--- start ---
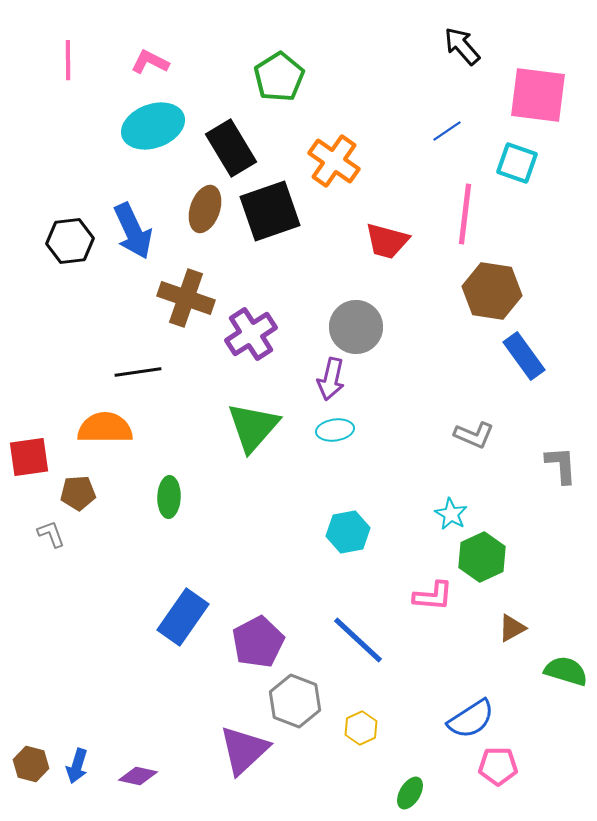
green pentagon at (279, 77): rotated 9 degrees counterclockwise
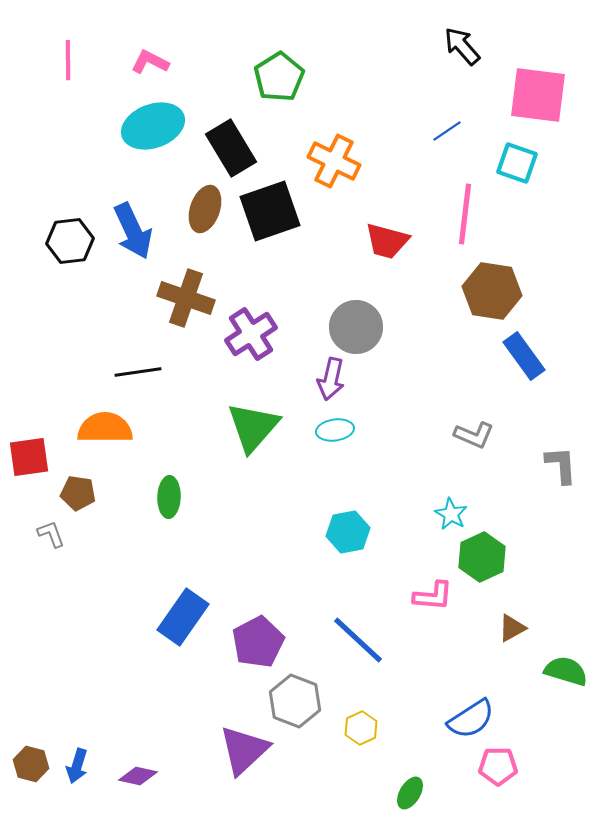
orange cross at (334, 161): rotated 9 degrees counterclockwise
brown pentagon at (78, 493): rotated 12 degrees clockwise
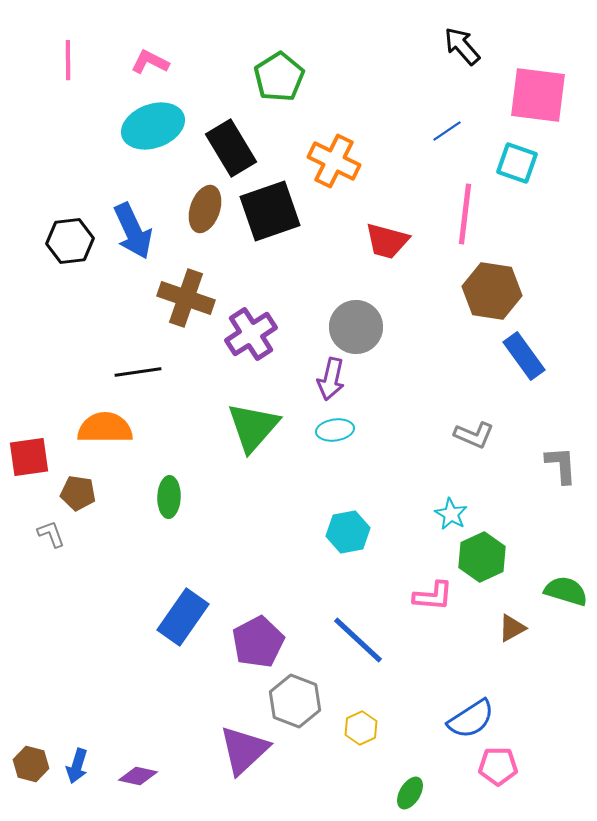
green semicircle at (566, 671): moved 80 px up
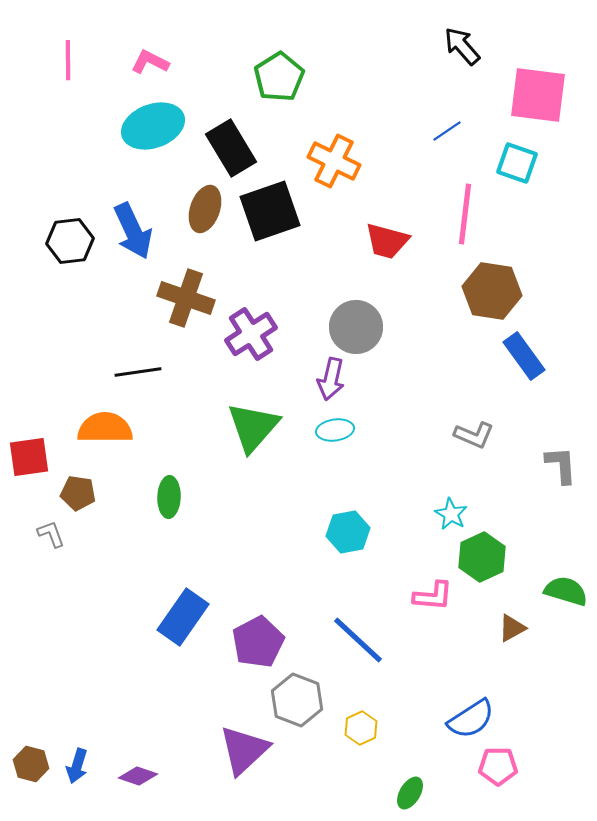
gray hexagon at (295, 701): moved 2 px right, 1 px up
purple diamond at (138, 776): rotated 6 degrees clockwise
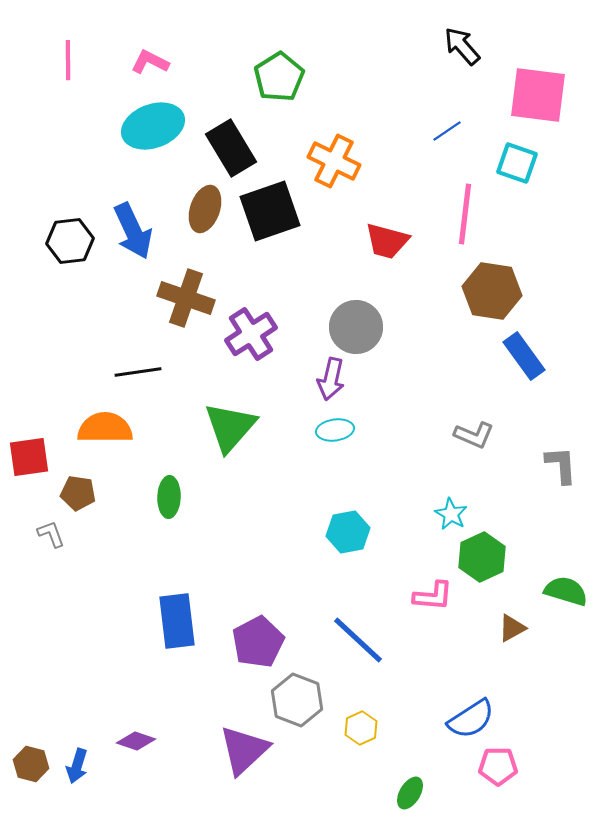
green triangle at (253, 427): moved 23 px left
blue rectangle at (183, 617): moved 6 px left, 4 px down; rotated 42 degrees counterclockwise
purple diamond at (138, 776): moved 2 px left, 35 px up
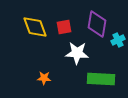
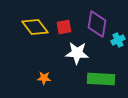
yellow diamond: rotated 16 degrees counterclockwise
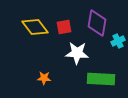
purple diamond: moved 1 px up
cyan cross: moved 1 px down
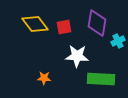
yellow diamond: moved 3 px up
white star: moved 3 px down
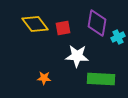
red square: moved 1 px left, 1 px down
cyan cross: moved 4 px up
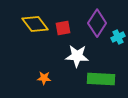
purple diamond: rotated 24 degrees clockwise
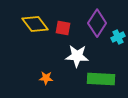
red square: rotated 21 degrees clockwise
orange star: moved 2 px right
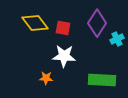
yellow diamond: moved 1 px up
cyan cross: moved 1 px left, 2 px down
white star: moved 13 px left
green rectangle: moved 1 px right, 1 px down
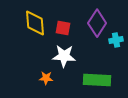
yellow diamond: rotated 32 degrees clockwise
cyan cross: moved 1 px left, 1 px down; rotated 16 degrees clockwise
green rectangle: moved 5 px left
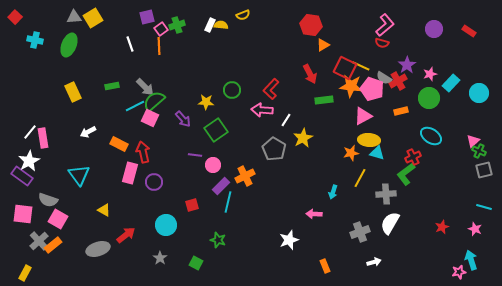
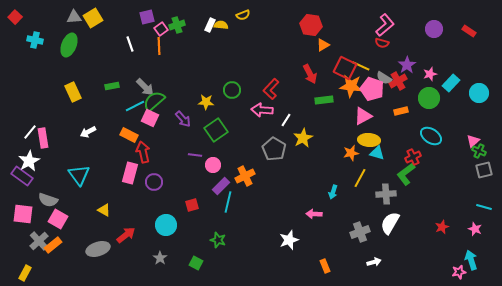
orange rectangle at (119, 144): moved 10 px right, 9 px up
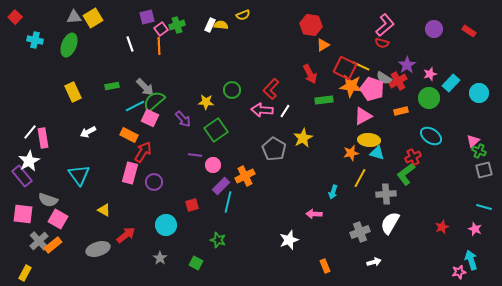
white line at (286, 120): moved 1 px left, 9 px up
red arrow at (143, 152): rotated 45 degrees clockwise
purple rectangle at (22, 176): rotated 15 degrees clockwise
--- end ---
* [Exercise directions]:
Extract every line of the rows above that contains the word "rectangle".

* [The solution]:
blue rectangle at (183, 617): moved 6 px left, 4 px down; rotated 42 degrees counterclockwise
green rectangle: moved 1 px right, 1 px down
green rectangle: moved 5 px left
orange rectangle at (119, 144): moved 10 px right, 9 px up
purple rectangle at (22, 176): rotated 15 degrees clockwise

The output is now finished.